▶ [Activity] Exactly as written and without the pictures, output the entries below.

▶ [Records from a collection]
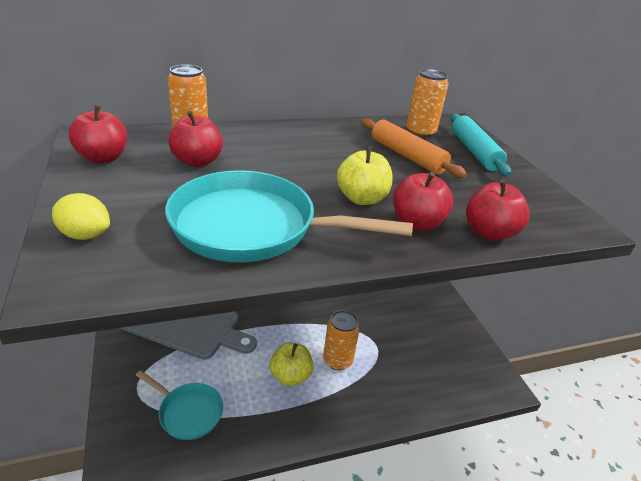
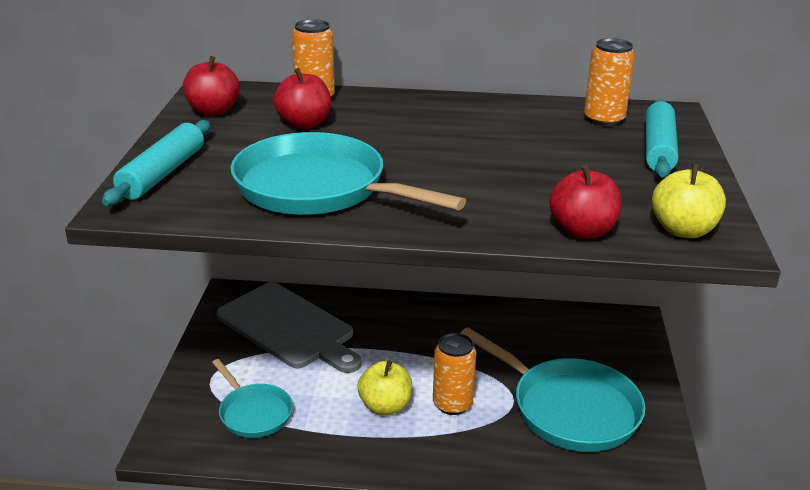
camera: 25 degrees right, 5 degrees down
(85, 235) = (162, 173): yellow lemon -> turquoise rolling pin
(362, 198) = (457, 179): yellow apple -> yellow apple (683, 230)
(407, 156) = (557, 144): orange rolling pin -> none
(414, 343) = (568, 408): none -> turquoise pan
(416, 223) = (501, 210): red apple -> none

▶ [Task result]
camera: 25 degrees right, 5 degrees down
(85, 235) = (162, 173): yellow lemon -> turquoise rolling pin
(362, 198) = (457, 179): yellow apple -> yellow apple (683, 230)
(407, 156) = (557, 144): orange rolling pin -> none
(414, 343) = (568, 408): none -> turquoise pan
(416, 223) = (501, 210): red apple -> none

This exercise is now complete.